* [Exercise requirements]
From the entries below, extract every line that includes the word "heart".
**** The data
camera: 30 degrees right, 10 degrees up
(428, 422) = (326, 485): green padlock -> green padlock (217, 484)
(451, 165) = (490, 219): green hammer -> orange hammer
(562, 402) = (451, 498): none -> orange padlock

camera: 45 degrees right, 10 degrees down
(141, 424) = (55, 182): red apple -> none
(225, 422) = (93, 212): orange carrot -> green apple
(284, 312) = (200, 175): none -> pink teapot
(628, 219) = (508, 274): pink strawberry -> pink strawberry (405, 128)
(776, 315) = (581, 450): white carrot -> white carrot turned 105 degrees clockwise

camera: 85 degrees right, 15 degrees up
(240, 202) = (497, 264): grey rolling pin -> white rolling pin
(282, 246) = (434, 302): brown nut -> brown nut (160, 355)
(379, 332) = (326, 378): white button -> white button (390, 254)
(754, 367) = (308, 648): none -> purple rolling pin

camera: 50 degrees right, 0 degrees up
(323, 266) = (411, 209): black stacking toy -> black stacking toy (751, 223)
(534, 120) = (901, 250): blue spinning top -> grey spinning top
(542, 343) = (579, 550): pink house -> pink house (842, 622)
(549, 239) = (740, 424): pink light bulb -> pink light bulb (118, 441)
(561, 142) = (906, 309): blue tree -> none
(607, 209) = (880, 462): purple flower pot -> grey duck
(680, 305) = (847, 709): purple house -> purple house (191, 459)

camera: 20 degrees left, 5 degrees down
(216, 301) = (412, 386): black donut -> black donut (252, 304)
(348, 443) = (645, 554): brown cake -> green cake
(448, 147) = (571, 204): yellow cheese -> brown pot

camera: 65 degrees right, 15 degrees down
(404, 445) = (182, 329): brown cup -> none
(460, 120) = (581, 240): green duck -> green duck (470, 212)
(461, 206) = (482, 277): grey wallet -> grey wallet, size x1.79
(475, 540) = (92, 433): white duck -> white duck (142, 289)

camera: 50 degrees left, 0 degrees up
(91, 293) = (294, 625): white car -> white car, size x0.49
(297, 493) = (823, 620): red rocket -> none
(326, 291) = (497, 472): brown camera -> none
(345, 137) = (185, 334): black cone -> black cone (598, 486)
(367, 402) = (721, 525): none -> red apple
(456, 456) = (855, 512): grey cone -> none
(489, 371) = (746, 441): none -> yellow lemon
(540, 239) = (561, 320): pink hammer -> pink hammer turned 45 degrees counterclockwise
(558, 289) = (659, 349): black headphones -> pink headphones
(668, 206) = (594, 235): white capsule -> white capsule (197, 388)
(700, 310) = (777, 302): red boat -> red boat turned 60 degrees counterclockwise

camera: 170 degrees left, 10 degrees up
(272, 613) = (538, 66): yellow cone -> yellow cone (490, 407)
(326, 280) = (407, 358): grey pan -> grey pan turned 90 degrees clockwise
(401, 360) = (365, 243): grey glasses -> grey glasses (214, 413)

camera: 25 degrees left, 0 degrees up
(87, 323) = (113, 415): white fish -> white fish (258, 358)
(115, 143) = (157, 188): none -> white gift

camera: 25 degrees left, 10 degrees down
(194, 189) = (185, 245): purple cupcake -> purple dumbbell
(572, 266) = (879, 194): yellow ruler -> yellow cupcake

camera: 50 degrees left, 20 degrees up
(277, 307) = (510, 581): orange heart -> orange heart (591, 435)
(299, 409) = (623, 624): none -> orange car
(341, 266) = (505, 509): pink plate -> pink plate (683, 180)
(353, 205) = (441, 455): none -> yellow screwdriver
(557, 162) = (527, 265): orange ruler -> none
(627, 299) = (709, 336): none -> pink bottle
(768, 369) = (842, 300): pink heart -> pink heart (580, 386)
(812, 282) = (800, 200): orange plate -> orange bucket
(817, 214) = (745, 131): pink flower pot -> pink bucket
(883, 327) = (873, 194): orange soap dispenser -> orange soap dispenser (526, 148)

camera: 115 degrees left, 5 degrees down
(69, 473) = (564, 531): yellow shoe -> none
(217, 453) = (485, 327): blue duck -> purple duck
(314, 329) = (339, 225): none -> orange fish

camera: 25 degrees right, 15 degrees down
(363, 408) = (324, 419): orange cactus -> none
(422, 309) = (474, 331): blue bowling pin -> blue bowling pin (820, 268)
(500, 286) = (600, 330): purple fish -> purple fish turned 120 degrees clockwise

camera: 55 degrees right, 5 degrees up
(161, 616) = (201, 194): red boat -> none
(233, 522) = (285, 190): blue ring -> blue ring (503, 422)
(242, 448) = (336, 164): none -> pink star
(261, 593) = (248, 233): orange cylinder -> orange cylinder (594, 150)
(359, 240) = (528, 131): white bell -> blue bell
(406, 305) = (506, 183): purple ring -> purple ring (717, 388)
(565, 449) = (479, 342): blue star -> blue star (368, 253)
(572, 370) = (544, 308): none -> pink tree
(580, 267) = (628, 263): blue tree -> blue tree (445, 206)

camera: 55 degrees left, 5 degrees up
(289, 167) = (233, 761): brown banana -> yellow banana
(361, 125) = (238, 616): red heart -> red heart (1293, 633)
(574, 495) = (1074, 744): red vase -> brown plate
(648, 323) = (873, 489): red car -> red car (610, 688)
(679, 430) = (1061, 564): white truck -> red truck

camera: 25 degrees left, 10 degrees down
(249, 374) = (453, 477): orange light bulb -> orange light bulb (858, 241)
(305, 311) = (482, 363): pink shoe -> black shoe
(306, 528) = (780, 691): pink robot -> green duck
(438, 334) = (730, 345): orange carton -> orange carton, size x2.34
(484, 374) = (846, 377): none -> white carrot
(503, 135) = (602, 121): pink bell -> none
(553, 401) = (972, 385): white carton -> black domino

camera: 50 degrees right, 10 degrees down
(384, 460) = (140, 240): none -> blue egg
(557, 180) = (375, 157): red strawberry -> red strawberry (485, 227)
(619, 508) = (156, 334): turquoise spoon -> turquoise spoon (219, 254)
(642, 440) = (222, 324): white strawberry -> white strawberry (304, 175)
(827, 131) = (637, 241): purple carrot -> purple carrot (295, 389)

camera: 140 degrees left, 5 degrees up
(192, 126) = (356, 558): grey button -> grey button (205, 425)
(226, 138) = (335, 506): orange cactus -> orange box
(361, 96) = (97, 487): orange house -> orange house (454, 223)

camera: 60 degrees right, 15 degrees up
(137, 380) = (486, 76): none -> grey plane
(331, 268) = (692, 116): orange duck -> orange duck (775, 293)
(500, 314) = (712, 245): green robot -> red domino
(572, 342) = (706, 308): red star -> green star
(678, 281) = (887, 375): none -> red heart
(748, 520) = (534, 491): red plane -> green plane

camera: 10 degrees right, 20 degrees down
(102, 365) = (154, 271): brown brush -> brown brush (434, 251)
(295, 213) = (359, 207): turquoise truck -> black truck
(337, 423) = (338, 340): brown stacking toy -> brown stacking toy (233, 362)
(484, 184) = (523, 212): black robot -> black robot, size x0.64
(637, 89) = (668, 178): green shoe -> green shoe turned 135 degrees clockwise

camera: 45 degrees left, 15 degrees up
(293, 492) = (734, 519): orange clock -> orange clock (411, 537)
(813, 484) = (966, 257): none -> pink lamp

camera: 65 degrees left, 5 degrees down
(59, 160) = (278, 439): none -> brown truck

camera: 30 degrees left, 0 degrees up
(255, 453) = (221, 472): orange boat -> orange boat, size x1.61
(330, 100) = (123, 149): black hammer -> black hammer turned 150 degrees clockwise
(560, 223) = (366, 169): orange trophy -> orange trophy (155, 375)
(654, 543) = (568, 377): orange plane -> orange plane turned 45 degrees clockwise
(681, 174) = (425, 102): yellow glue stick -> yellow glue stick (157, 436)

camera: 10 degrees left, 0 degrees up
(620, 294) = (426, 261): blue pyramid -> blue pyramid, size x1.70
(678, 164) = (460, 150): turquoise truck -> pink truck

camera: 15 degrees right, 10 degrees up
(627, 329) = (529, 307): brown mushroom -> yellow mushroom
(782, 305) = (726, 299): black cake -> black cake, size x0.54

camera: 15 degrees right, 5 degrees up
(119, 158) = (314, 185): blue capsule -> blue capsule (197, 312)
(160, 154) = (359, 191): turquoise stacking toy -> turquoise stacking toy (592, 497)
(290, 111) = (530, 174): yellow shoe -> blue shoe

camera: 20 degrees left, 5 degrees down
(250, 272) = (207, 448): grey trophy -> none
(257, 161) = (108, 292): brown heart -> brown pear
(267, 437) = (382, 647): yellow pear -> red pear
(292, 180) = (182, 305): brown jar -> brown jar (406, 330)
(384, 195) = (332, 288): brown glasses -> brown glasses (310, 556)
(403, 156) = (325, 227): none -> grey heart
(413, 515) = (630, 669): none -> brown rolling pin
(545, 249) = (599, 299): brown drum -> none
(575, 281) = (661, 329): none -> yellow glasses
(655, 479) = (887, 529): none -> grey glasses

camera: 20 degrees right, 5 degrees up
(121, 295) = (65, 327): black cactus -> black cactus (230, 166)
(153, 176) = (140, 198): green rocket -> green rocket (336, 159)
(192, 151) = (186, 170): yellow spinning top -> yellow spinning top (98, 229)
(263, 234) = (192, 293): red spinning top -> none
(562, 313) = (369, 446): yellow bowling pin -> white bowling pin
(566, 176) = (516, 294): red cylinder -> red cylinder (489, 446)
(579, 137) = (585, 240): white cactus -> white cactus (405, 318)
********
* [Answer space]
(277, 307) = (510, 581): orange heart -> orange heart (591, 435)
(768, 369) = (842, 300): pink heart -> pink heart (580, 386)
(361, 125) = (238, 616): red heart -> red heart (1293, 633)
(678, 281) = (887, 375): none -> red heart
(257, 161) = (108, 292): brown heart -> brown pear
(403, 156) = (325, 227): none -> grey heart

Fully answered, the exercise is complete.